EXERCISE INSTRUCTIONS
Pictures aside, quote the whole listing exactly.

DATA SHOWN
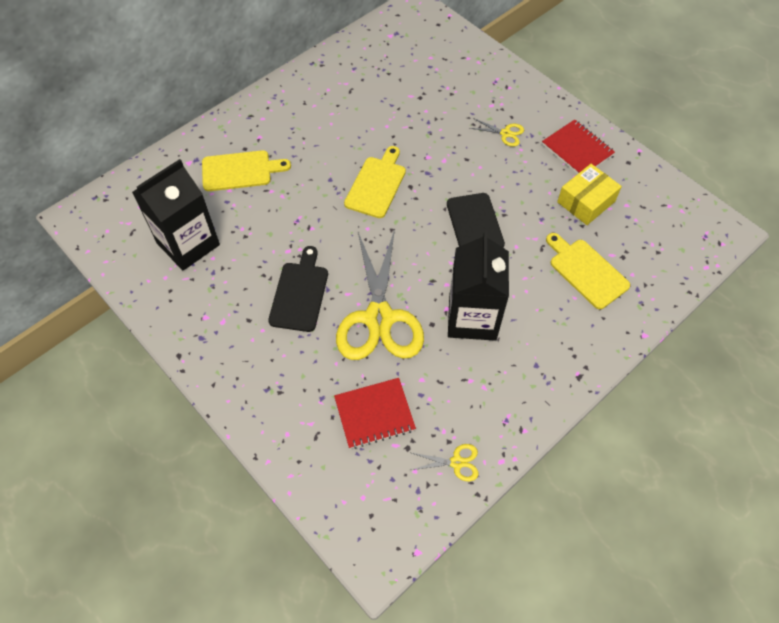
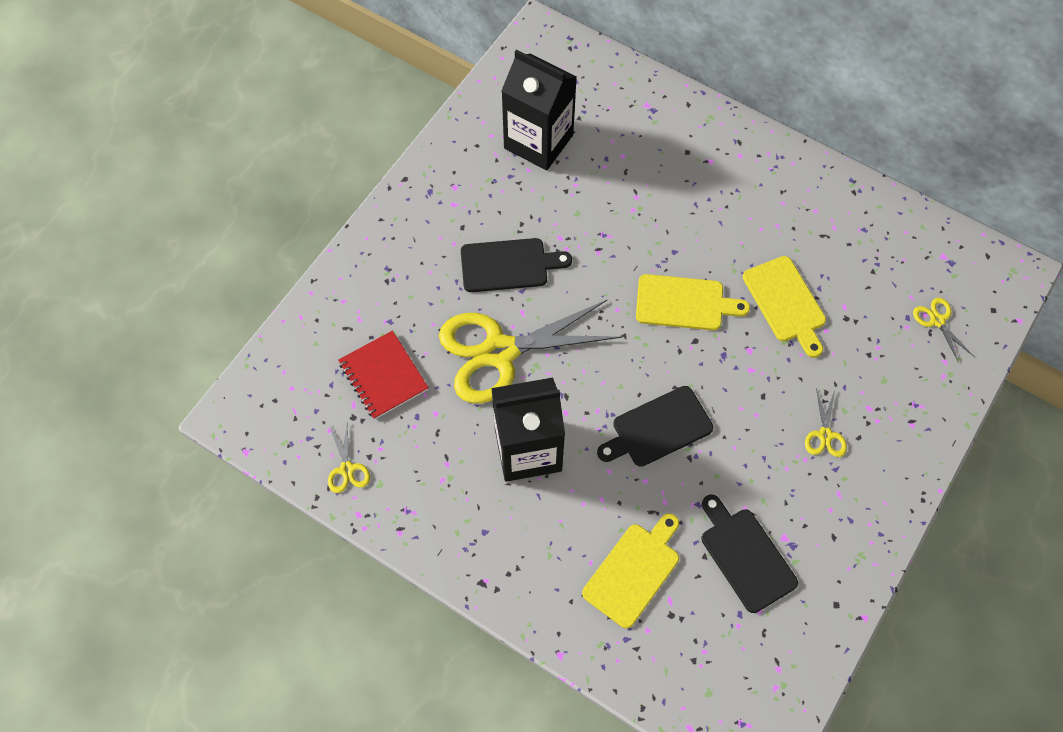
camera: 75 degrees right, 5 degrees up
yellow cutting board [202,150,291,191] -> yellow cutting board moved to [743,256,826,358]
red notebook [542,120,615,174] -> none
yellow box [557,164,622,225] -> black cutting board [701,495,798,613]
none -> yellow scissors [913,298,973,363]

ANSWER
camera: 75 degrees right, 5 degrees up
yellow cutting board [202,150,291,191] -> yellow cutting board moved to [743,256,826,358]
red notebook [542,120,615,174] -> none
yellow box [557,164,622,225] -> black cutting board [701,495,798,613]
none -> yellow scissors [913,298,973,363]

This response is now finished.